> Problem: Pictures are not part of the copy; repeat everything else in the records exactly.

> Given records:
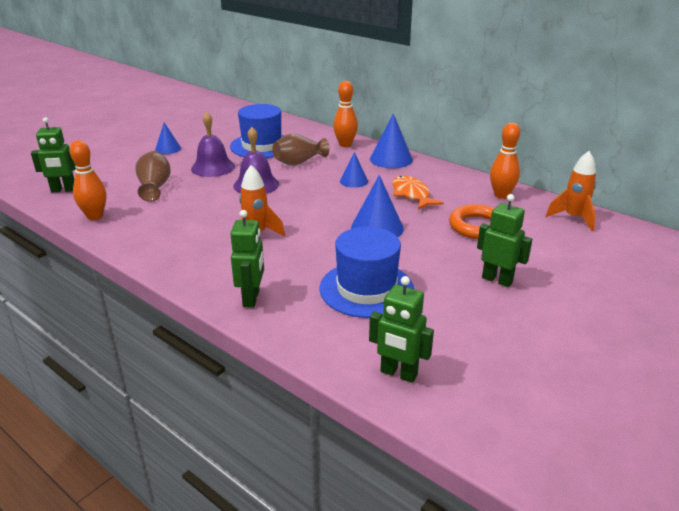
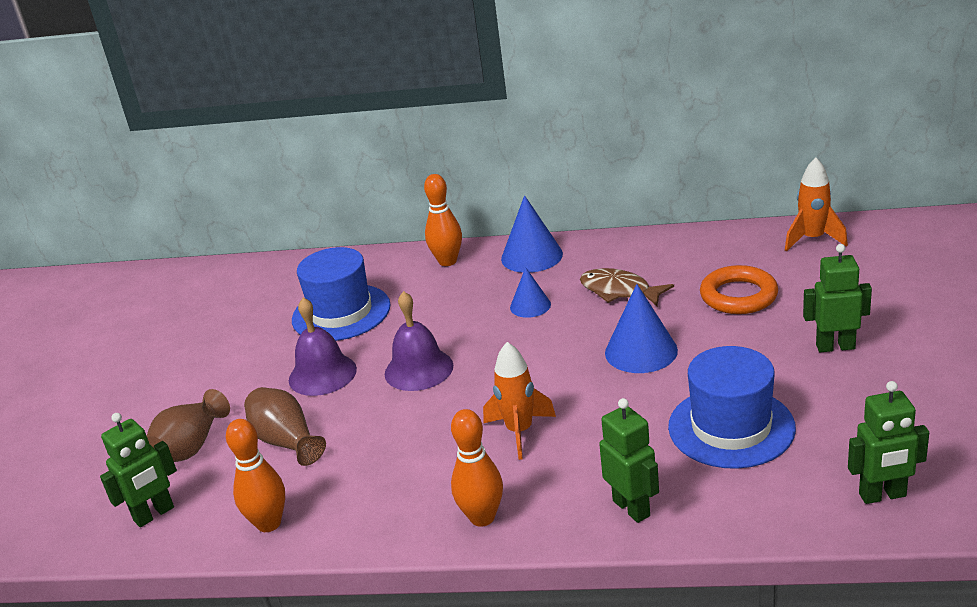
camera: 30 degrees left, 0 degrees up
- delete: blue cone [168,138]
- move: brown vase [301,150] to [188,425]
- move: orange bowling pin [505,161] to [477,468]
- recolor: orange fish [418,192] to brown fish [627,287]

> Answer box:
camera: 30 degrees left, 0 degrees up
- delete: blue cone [168,138]
- move: brown vase [301,150] to [188,425]
- move: orange bowling pin [505,161] to [477,468]
- recolor: orange fish [418,192] to brown fish [627,287]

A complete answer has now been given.